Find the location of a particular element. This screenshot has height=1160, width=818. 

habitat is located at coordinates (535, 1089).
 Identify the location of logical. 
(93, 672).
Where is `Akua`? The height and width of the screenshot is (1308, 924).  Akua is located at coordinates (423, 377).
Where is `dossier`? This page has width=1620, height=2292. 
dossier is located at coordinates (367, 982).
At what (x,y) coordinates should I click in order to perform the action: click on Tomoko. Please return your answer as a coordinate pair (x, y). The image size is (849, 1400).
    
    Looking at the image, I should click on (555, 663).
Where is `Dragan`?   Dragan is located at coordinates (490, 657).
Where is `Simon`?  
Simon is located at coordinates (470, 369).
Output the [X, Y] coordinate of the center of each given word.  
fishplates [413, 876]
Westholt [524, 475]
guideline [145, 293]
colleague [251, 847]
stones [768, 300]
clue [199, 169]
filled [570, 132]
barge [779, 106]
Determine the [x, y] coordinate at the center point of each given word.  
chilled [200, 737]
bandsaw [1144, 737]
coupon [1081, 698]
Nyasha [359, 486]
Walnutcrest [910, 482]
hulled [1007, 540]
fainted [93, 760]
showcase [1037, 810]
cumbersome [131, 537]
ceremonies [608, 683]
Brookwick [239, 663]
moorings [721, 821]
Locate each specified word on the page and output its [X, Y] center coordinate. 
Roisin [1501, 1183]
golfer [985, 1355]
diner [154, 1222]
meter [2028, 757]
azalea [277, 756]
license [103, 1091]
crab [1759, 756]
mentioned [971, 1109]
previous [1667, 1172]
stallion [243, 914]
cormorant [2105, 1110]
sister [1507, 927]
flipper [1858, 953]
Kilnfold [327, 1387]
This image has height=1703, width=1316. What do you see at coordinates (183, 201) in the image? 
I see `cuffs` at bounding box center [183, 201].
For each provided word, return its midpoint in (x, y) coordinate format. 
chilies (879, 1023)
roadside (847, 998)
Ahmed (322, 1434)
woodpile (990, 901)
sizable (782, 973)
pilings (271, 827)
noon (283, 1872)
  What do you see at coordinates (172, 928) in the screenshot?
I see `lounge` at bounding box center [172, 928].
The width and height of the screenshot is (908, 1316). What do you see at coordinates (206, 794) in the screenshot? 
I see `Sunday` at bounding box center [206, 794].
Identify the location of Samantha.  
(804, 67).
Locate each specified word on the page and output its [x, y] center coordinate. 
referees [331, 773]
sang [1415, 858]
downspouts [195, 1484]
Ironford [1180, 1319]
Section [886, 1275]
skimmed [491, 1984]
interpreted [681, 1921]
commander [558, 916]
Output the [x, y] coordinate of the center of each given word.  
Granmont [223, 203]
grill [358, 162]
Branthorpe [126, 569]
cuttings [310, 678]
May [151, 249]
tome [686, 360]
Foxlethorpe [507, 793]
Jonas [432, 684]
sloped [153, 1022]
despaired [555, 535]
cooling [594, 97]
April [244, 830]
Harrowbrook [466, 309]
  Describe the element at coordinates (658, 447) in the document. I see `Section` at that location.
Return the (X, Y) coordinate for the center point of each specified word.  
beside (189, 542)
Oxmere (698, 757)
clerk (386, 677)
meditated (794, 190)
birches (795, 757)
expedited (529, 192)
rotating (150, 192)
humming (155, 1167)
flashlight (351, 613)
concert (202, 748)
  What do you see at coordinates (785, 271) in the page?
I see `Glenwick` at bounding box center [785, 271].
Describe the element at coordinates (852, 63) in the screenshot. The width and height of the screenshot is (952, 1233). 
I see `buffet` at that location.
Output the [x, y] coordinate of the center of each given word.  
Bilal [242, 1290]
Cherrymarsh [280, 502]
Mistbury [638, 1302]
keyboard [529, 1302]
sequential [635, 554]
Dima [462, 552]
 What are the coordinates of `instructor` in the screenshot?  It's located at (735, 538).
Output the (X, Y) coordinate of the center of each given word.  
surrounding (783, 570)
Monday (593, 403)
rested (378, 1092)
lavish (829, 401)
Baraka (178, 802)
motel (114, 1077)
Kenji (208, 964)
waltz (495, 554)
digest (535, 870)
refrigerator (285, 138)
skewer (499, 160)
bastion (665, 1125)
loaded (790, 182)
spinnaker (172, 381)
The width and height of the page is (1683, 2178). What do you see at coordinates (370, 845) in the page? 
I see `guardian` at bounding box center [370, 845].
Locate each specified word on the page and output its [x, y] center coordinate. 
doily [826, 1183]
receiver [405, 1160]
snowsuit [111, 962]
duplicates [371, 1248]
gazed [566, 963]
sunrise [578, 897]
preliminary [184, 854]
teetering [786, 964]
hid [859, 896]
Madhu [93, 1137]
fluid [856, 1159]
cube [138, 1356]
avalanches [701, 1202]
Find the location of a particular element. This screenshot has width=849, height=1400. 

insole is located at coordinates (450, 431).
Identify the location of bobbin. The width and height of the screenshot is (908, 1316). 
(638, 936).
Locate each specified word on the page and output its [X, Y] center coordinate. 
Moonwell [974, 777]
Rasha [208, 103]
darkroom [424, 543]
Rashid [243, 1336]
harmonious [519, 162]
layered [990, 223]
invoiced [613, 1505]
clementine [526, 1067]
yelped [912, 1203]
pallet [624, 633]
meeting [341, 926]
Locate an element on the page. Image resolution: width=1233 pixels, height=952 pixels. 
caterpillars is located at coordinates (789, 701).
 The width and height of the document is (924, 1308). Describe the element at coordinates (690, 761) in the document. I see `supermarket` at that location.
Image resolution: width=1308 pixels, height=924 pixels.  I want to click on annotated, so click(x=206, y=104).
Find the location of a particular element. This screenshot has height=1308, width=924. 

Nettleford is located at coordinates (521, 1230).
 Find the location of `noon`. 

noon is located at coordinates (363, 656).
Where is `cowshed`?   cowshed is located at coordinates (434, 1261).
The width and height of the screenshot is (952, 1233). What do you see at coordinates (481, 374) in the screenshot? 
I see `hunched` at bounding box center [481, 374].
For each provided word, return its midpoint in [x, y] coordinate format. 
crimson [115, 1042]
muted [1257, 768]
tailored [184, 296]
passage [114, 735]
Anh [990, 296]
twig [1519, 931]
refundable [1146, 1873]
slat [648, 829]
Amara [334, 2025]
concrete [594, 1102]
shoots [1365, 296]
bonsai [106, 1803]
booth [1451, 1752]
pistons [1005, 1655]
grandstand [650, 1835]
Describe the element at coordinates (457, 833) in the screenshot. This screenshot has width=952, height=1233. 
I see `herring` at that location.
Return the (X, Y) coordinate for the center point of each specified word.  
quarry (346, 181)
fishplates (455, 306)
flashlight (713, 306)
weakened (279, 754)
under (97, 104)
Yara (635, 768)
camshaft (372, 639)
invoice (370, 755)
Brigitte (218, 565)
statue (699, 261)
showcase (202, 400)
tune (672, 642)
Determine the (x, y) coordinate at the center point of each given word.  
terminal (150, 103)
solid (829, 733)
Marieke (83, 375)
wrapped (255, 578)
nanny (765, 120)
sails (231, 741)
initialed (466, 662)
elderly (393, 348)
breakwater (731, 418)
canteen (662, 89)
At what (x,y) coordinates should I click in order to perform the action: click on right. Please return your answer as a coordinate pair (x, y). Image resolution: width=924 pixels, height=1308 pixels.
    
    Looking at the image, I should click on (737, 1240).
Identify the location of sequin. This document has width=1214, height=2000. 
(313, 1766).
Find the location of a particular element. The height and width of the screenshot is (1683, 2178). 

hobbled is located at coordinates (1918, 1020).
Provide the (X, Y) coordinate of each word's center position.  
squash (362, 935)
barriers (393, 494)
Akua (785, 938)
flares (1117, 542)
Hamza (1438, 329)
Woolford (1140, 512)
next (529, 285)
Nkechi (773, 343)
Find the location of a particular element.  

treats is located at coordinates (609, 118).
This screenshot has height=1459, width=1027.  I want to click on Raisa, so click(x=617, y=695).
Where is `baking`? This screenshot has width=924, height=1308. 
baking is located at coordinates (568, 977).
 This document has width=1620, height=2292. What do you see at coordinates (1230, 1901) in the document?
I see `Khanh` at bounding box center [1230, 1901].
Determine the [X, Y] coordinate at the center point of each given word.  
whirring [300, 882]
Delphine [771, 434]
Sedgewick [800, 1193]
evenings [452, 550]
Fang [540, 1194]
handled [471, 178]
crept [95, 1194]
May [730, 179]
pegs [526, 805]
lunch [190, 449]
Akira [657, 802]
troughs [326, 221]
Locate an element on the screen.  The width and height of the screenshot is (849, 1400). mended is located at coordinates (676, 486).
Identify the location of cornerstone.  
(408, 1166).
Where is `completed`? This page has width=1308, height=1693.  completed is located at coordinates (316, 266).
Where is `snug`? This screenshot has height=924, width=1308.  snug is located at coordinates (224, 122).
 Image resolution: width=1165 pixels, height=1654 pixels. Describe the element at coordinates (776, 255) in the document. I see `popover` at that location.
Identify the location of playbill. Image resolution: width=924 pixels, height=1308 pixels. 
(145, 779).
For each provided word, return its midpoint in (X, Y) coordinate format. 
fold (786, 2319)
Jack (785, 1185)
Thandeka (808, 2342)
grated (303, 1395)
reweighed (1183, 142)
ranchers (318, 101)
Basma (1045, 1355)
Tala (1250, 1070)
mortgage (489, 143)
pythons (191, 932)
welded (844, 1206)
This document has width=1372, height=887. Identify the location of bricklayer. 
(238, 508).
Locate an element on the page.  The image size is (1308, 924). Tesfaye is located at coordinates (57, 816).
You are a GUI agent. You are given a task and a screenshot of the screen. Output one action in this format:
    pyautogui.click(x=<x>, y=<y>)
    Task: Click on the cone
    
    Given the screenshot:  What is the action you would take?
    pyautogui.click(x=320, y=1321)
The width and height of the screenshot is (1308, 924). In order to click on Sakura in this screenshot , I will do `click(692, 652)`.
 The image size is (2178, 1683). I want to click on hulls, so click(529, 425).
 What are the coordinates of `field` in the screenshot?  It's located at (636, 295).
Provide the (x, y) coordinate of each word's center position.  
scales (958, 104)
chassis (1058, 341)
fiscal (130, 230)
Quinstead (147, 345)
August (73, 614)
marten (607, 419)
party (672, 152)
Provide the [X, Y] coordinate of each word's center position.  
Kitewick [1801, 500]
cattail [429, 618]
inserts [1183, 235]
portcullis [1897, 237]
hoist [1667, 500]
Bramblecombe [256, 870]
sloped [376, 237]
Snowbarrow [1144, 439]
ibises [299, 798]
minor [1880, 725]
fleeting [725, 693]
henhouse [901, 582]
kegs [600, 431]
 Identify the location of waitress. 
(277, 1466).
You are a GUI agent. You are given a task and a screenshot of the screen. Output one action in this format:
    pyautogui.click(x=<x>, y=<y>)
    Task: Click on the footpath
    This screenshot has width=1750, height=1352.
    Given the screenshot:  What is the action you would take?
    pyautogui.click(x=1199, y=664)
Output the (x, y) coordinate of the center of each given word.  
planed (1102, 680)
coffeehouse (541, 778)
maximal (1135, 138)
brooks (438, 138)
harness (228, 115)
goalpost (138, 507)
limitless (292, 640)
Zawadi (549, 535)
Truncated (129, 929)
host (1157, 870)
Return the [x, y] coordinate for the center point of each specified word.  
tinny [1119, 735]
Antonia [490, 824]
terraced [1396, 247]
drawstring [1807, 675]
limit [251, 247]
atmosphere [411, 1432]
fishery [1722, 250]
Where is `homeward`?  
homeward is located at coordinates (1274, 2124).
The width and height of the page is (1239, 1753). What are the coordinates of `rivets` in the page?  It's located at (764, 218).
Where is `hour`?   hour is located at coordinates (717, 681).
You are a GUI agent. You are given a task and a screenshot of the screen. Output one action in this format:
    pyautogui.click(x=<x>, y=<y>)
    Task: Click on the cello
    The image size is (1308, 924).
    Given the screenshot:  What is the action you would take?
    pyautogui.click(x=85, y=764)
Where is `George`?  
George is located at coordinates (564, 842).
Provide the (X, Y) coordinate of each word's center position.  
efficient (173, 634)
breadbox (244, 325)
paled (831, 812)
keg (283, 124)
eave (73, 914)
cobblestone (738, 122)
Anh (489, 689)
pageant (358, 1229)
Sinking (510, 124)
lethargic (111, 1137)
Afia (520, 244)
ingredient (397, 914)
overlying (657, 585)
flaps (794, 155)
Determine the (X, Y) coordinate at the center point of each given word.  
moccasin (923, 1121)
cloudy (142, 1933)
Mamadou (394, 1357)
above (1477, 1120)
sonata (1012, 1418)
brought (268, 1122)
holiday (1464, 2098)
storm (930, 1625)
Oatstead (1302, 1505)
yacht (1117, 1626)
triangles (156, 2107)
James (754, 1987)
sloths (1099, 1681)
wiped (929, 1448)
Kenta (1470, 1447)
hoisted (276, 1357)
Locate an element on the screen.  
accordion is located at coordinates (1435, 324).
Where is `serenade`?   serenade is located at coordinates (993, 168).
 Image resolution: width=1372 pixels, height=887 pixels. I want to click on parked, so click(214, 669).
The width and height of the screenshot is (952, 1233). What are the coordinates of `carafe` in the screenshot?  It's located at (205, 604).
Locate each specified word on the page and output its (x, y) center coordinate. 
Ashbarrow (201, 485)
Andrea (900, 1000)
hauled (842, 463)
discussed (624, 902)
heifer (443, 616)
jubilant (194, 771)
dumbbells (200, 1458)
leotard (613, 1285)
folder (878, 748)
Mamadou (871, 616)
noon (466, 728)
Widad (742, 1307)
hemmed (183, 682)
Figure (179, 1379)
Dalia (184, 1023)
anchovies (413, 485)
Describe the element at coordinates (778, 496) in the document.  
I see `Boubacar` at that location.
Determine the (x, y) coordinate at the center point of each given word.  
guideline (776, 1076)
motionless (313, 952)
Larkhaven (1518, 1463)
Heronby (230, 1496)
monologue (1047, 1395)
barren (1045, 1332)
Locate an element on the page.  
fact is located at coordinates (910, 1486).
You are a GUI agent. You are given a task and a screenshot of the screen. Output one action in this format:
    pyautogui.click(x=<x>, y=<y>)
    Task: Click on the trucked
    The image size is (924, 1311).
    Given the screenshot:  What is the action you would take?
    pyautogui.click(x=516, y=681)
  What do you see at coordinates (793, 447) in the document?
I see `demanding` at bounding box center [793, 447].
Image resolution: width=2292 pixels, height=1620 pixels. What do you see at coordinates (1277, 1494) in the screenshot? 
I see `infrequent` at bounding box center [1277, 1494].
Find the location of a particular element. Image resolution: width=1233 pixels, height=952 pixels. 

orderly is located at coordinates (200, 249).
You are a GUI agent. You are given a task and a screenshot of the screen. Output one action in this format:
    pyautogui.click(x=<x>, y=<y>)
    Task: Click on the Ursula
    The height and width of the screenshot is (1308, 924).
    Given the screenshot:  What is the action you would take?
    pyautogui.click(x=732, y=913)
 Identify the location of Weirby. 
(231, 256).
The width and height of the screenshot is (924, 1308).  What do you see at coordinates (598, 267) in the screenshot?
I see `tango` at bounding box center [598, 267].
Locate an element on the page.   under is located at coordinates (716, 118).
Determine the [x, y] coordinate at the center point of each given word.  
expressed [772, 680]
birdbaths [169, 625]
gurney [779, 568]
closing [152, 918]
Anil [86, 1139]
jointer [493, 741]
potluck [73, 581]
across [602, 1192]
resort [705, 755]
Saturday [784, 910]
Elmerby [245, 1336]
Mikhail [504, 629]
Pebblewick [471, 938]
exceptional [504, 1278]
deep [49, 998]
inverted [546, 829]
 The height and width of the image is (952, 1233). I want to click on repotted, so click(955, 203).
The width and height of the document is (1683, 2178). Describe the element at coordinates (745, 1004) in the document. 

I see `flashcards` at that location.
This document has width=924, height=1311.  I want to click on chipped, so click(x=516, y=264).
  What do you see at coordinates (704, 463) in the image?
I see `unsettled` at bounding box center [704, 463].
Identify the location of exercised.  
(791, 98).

________

WORK REQUIRED:
Begin at the line that has "Akira [657, 802]" and stop after the line that has "coordinates (57, 816).". Output those lines of the entries as a Markdown table with the columns Row and Line, numbering each row and skipping blank lines.

REPLY TO THE TASK:
| Row | Line |
|---|---|
| 1 | Akira [657, 802] |
| 2 | troughs [326, 221] |
| 3 | Locate an element on the screen.  The width and height of the screenshot is (849, 1400). mended is located at coordinates (676, 486). |
| 4 | Identify the location of cornerstone.   |
| 5 | (408, 1166). |
| 6 | Where is `completed`? This page has width=1308, height=1693.  completed is located at coordinates (316, 266). |
| 7 | Where is `snug`? This screenshot has height=924, width=1308.  snug is located at coordinates (224, 122). |
| 8 |  Image resolution: width=1165 pixels, height=1654 pixels. Describe the element at coordinates (776, 255) in the document. I see `popover` at that location. |
| 9 | Identify the location of playbill. Image resolution: width=924 pixels, height=1308 pixels.  |
| 10 | (145, 779). |
| 11 | For each provided word, return its midpoint in (X, Y) coordinate format.  |
| 12 | fold (786, 2319) |
| 13 | Jack (785, 1185) |
| 14 | Thandeka (808, 2342) |
| 15 | grated (303, 1395) |
| 16 | reweighed (1183, 142) |
| 17 | ranchers (318, 101) |
| 18 | Basma (1045, 1355) |
| 19 | Tala (1250, 1070) |
| 20 | mortgage (489, 143) |
| 21 | pythons (191, 932) |
| 22 | welded (844, 1206) |
| 23 | This document has width=1372, height=887. Identify the location of bricklayer.  |
| 24 | (238, 508). |
| 25 | Locate an element on the page.  The image size is (1308, 924). Tesfaye is located at coordinates (57, 816). |